• **Exercise brief**:
Will you write out, word for word, every line from the one with "IC3 pin V+: 5V -> GND" to the final line of the data below, with the pictures left out?
[Start of Attachment]
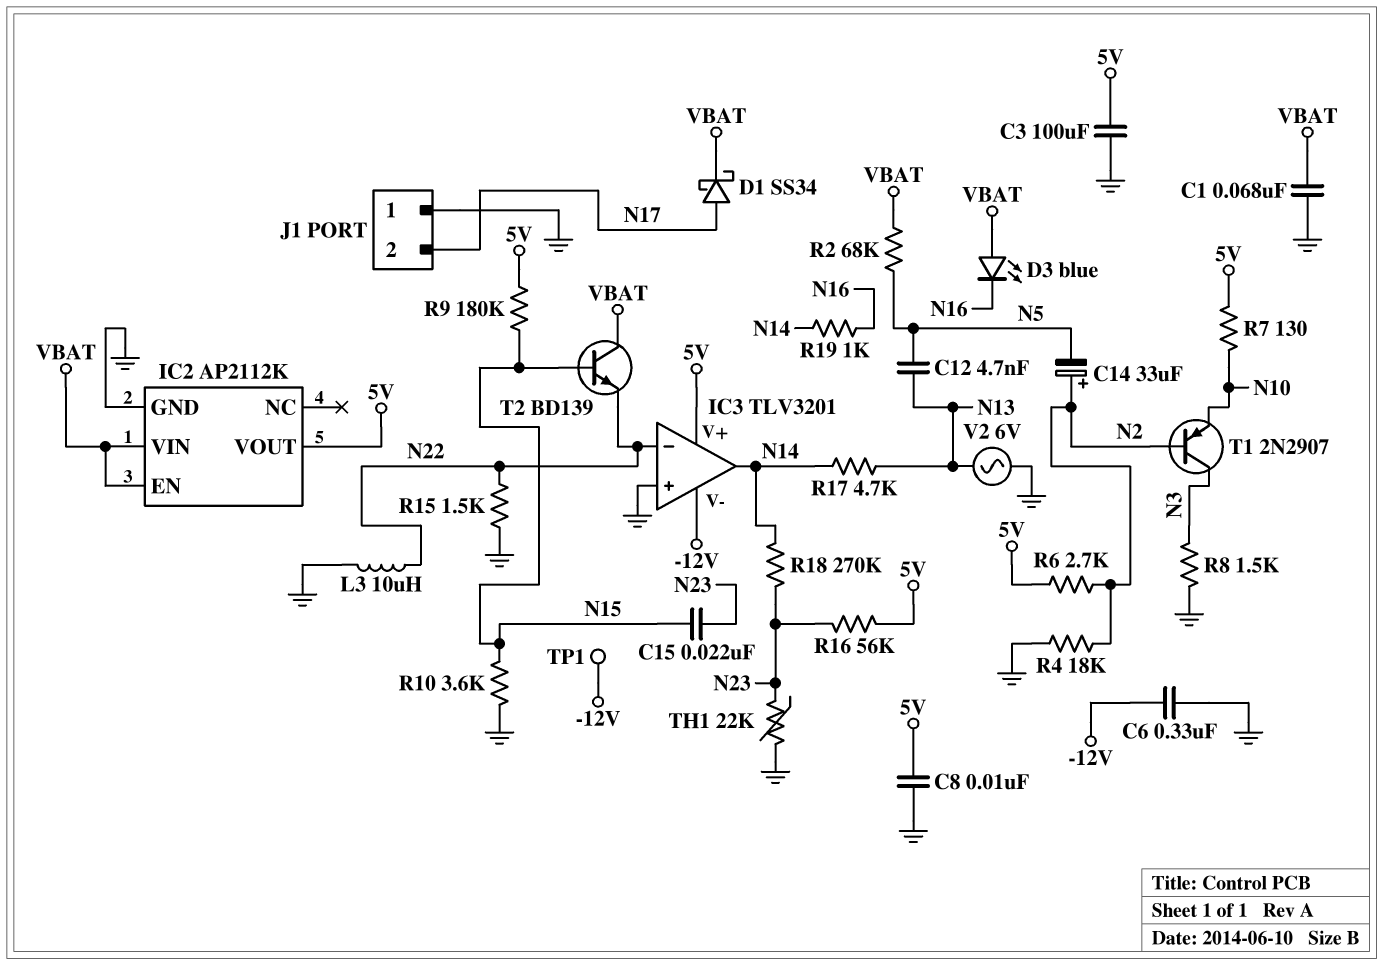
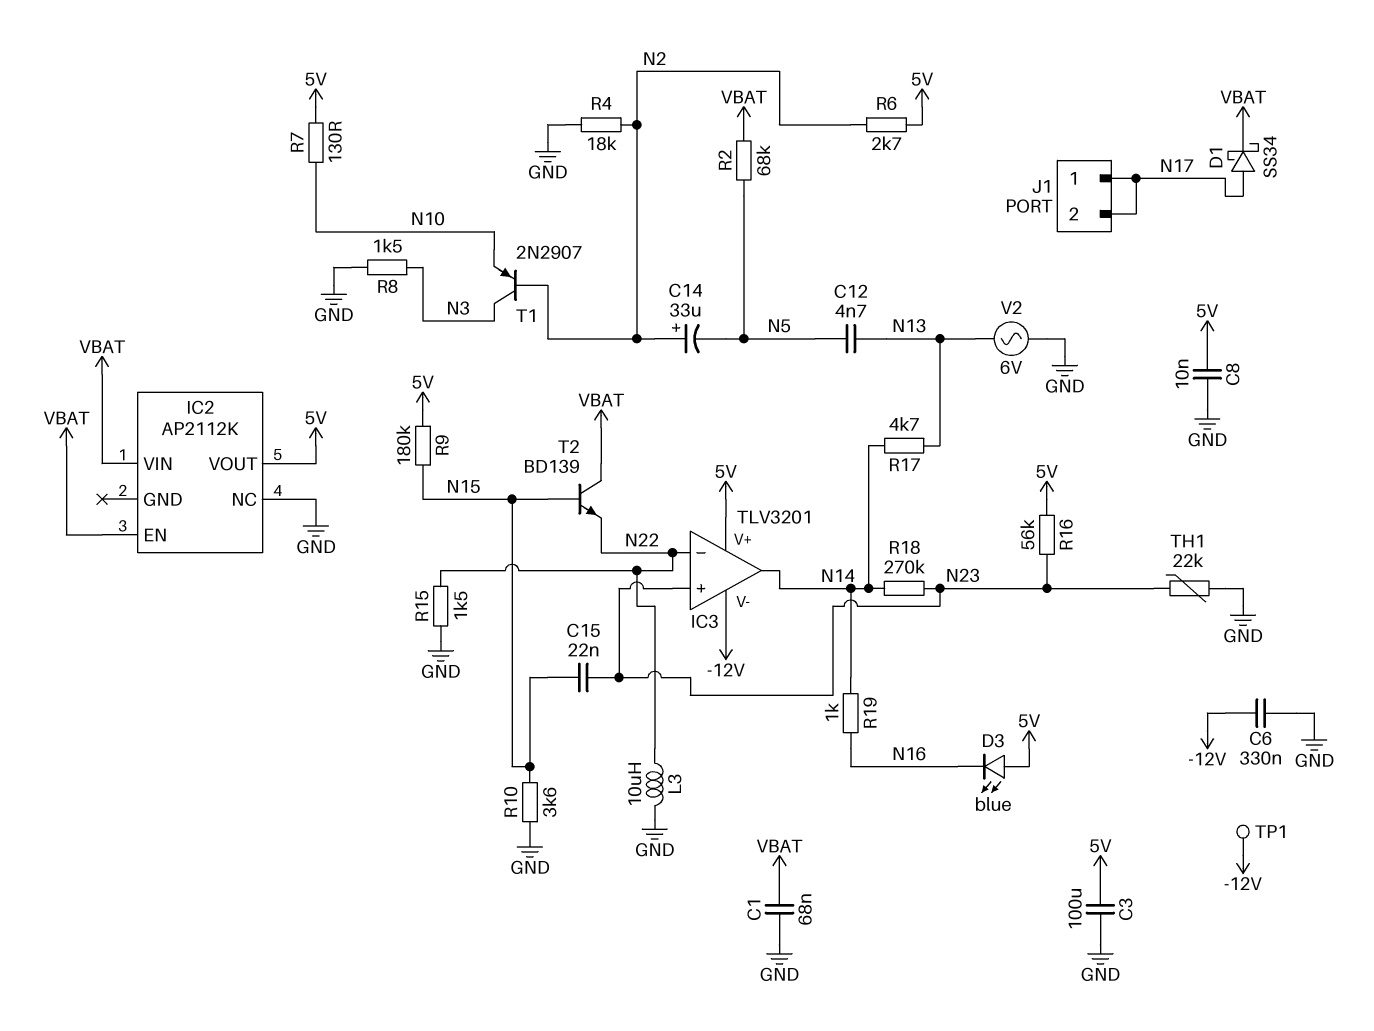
D3: LED blue (A VBAT, K N16) -> LED blue (A 5V, K N16)
IC2 pin GND: GND -> none
IC2 pin NC: none -> GND
IC3 pin in+: GND -> N23
J1 pin 1: GND -> N17

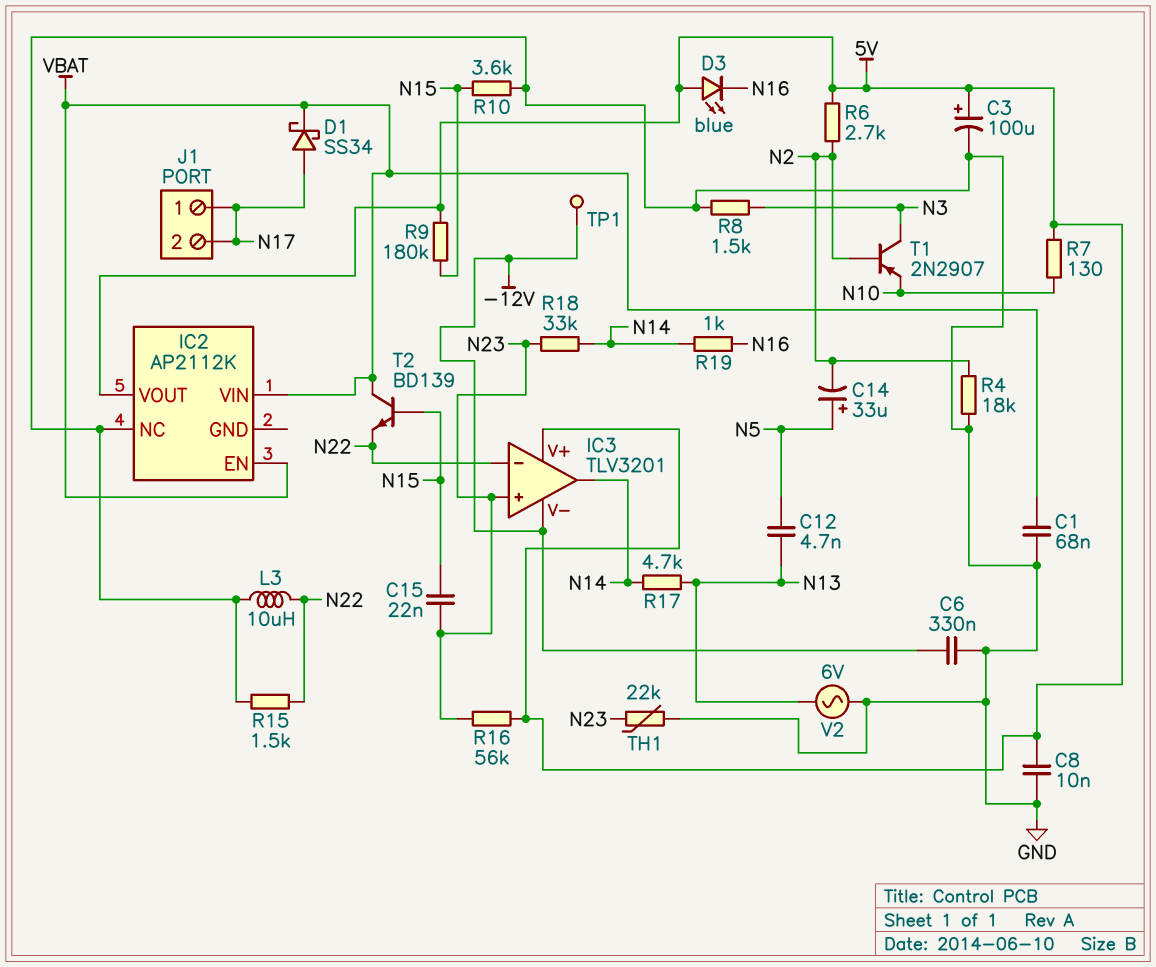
C3: 100uF (5V, GND) -> 100uF (plus 5V, minus GND)
C14: 33uF (plus N2, minus N5) -> 33uF (plus N5, minus N2)
R2: 68k (N5, VBAT) -> none
R18: 270k (N14, N23) -> 33k (N14, N23)

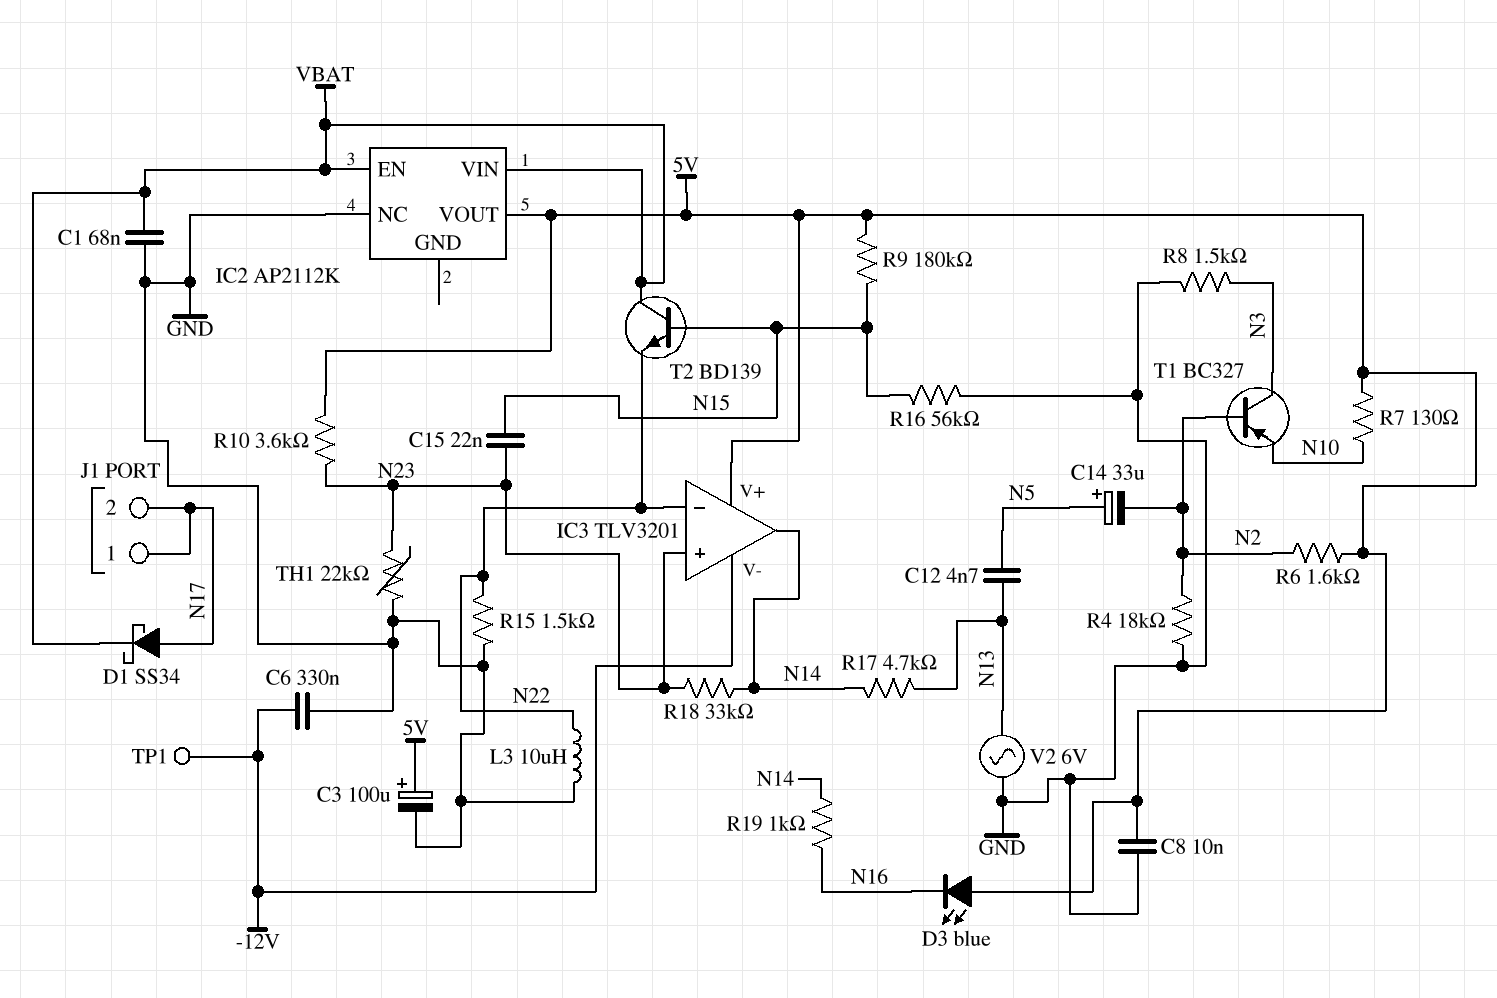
R6: 2.7k (5V, N2) -> 1.6k (5V, N2)
R10: 3.6k (GND, N15) -> 3.6k (5V, N23)
R16: 56k (5V, N23) -> 56k (GND, N15)
T1: PNP 2N2907 (B N2, C N3, E N10) -> PNP BC327 (B N2, C N3, E N10)

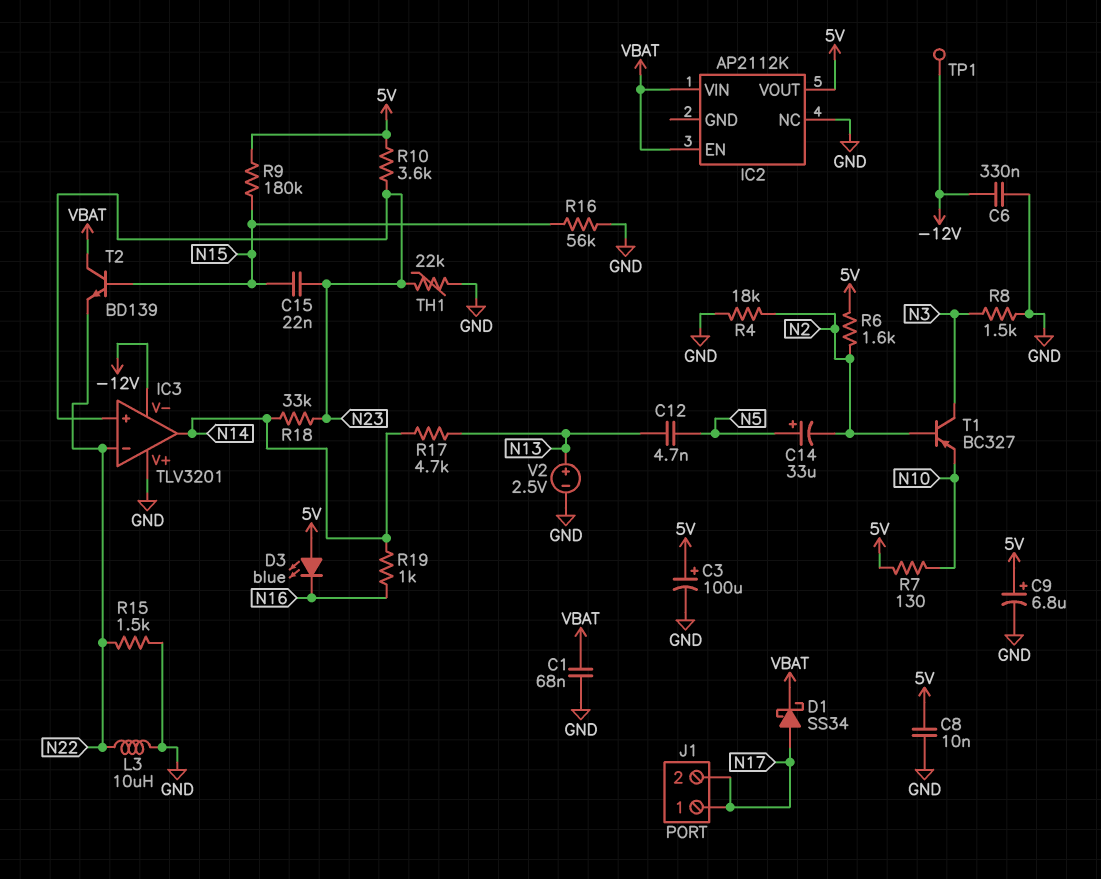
C9: none -> 6.8uF (plus 5V, minus GND)
IC3 pin V+: 5V -> GND
V2: AC 6V (GND, N13) -> 2.5V (plus N13, minus GND)

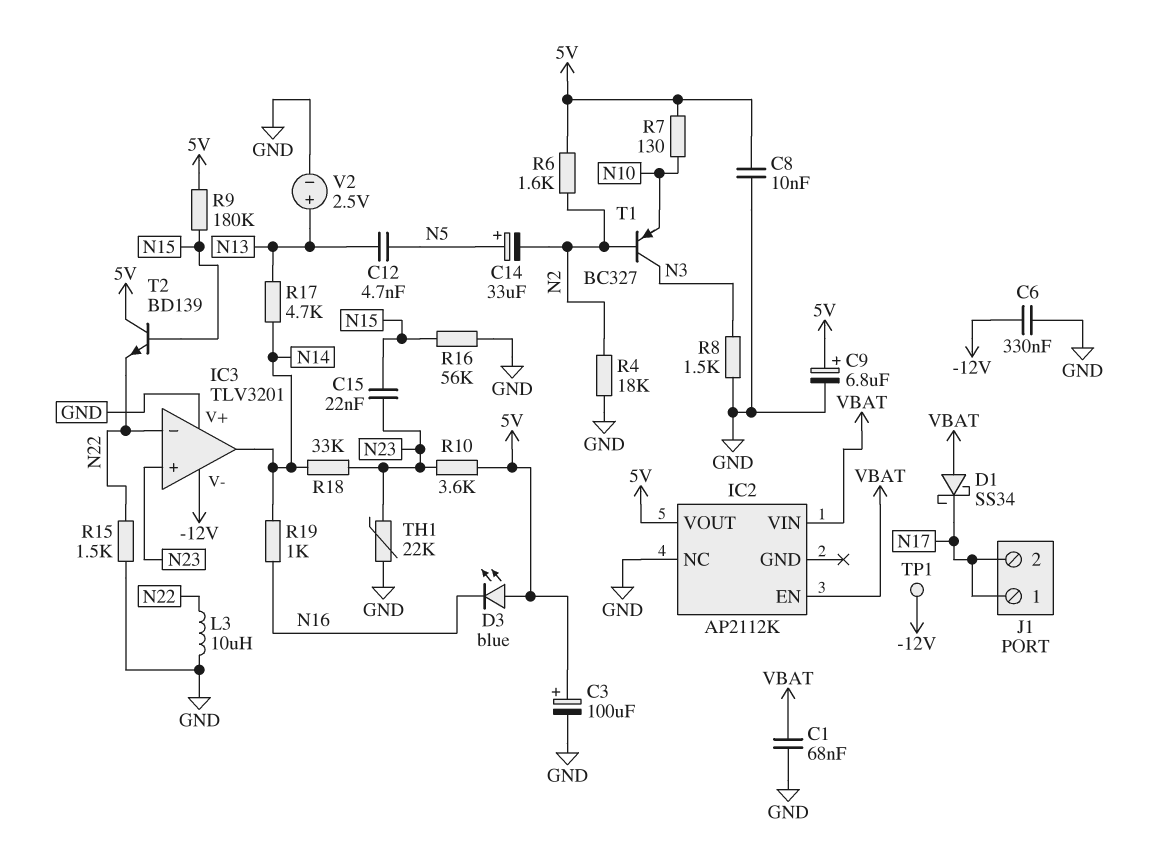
D1: schottky SS34 (A N17, K VBAT) -> schottky SS34 (A VBAT, K N17)
T2: NPN BD139 (B N15, C VBAT, E N22) -> NPN BD139 (B N15, C 5V, E N22)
[End of Attachment]
• **Exercise result**:
IC3 pin V+: 5V -> GND
V2: AC 6V (GND, N13) -> 2.5V (plus N13, minus GND)

D1: schottky SS34 (A N17, K VBAT) -> schottky SS34 (A VBAT, K N17)
T2: NPN BD139 (B N15, C VBAT, E N22) -> NPN BD139 (B N15, C 5V, E N22)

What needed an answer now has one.